◆ Directions for this task
Among the lines of data below, reproduce only those from the one with "turquoise clock [182,61,215,150] -> none" through the one with "none -> yellow screwdriver [350,123,464,148]", exactly as they stand, both ends included.

◆ Records shown
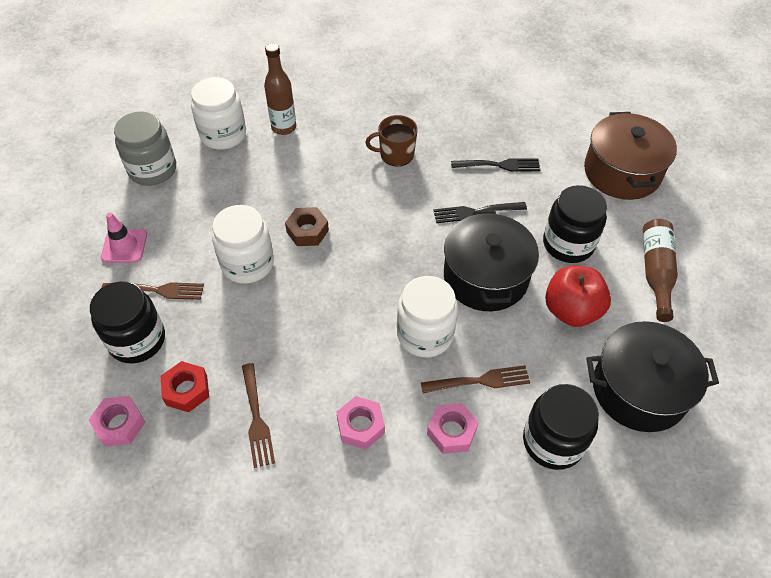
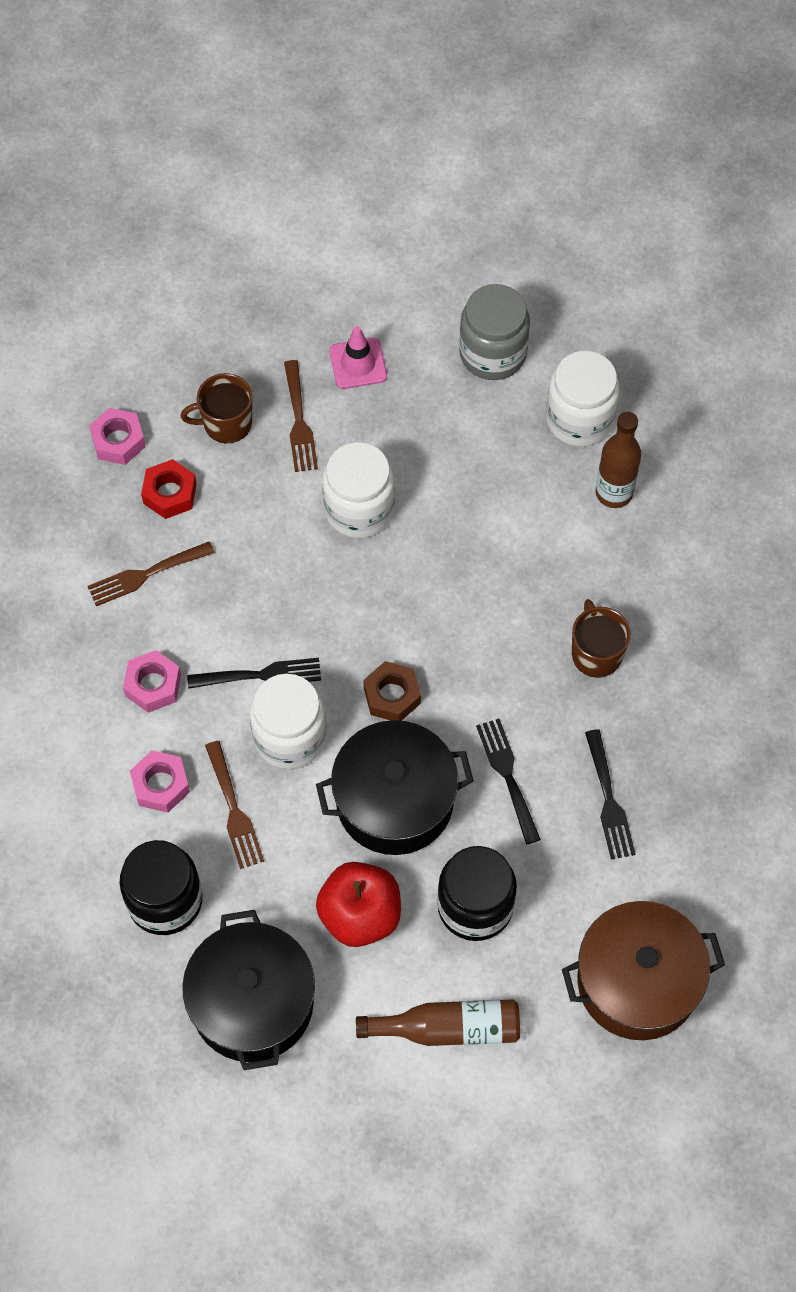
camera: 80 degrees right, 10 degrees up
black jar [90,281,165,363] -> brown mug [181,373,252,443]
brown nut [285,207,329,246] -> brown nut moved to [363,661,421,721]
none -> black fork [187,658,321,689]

* * *

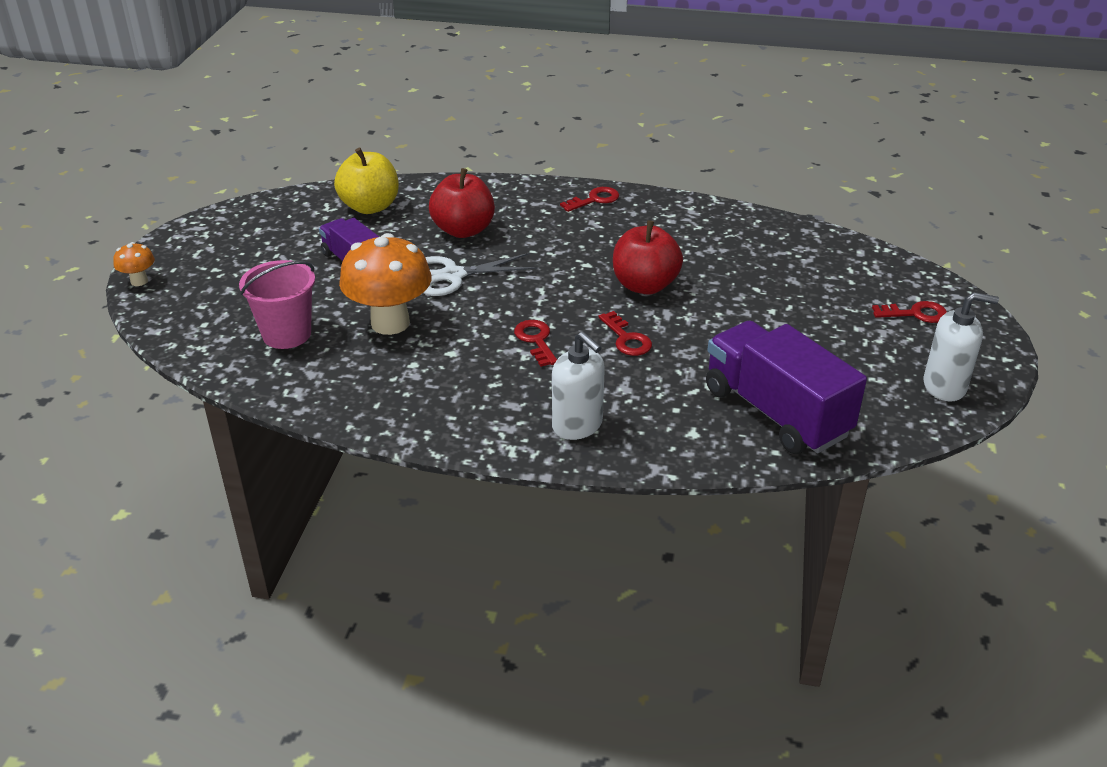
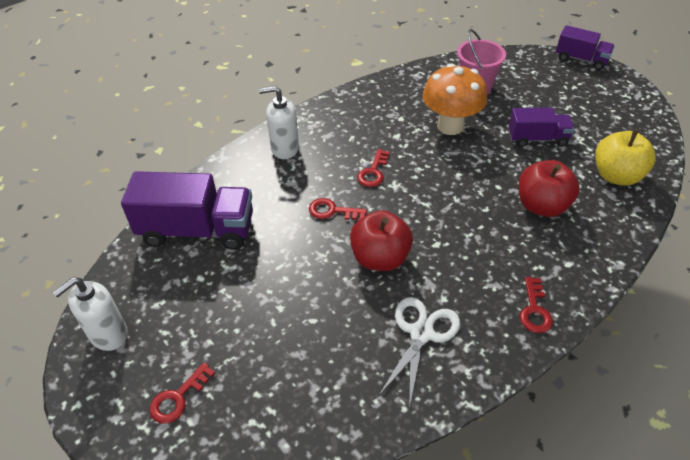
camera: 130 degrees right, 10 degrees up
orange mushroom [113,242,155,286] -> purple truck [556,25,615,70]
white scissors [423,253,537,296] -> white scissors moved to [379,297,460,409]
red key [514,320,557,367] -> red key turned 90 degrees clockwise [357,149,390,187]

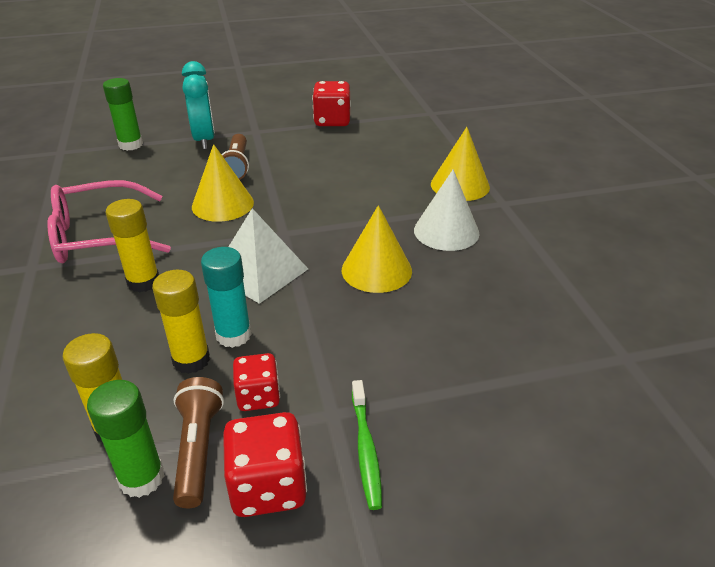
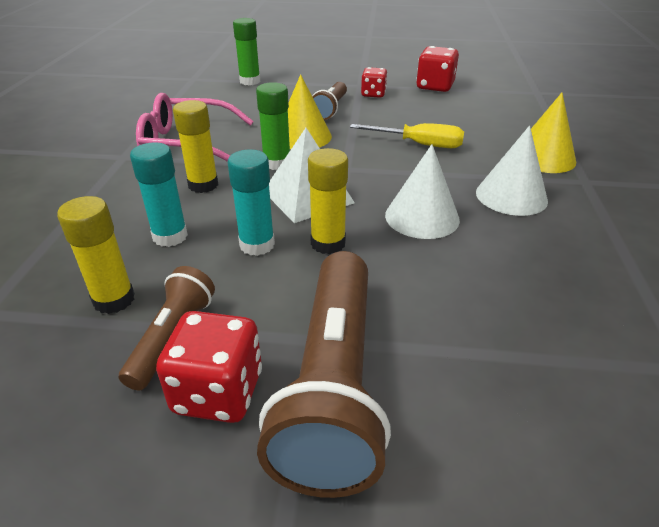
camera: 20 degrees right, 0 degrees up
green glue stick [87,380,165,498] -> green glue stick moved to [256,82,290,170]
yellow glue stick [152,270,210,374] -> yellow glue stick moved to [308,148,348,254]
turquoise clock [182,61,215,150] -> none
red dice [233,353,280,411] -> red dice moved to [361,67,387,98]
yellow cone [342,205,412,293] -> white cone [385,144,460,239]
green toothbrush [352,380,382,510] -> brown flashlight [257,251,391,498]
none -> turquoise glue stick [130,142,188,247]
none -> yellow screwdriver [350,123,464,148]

==

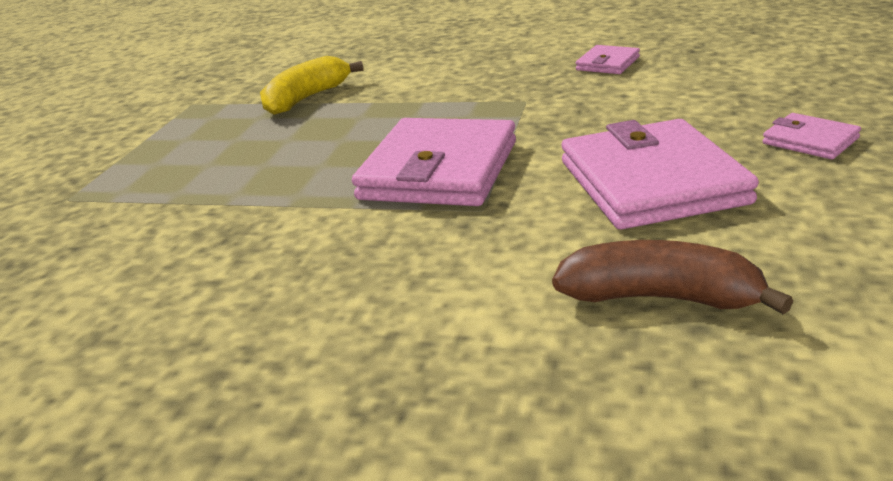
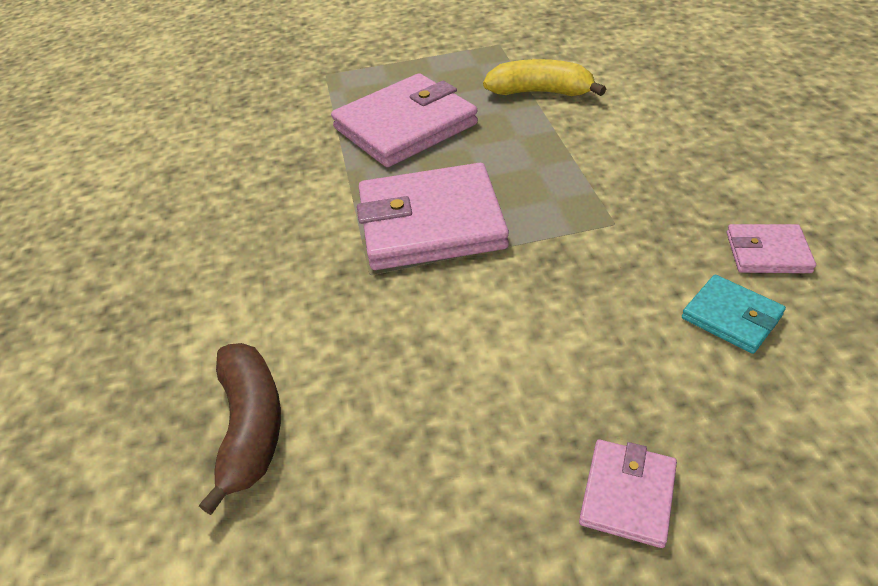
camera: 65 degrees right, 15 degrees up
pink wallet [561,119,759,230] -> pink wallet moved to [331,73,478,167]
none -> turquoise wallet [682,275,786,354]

◆ Your solution
turquoise clock [182,61,215,150] -> none
red dice [233,353,280,411] -> red dice moved to [361,67,387,98]
yellow cone [342,205,412,293] -> white cone [385,144,460,239]
green toothbrush [352,380,382,510] -> brown flashlight [257,251,391,498]
none -> turquoise glue stick [130,142,188,247]
none -> yellow screwdriver [350,123,464,148]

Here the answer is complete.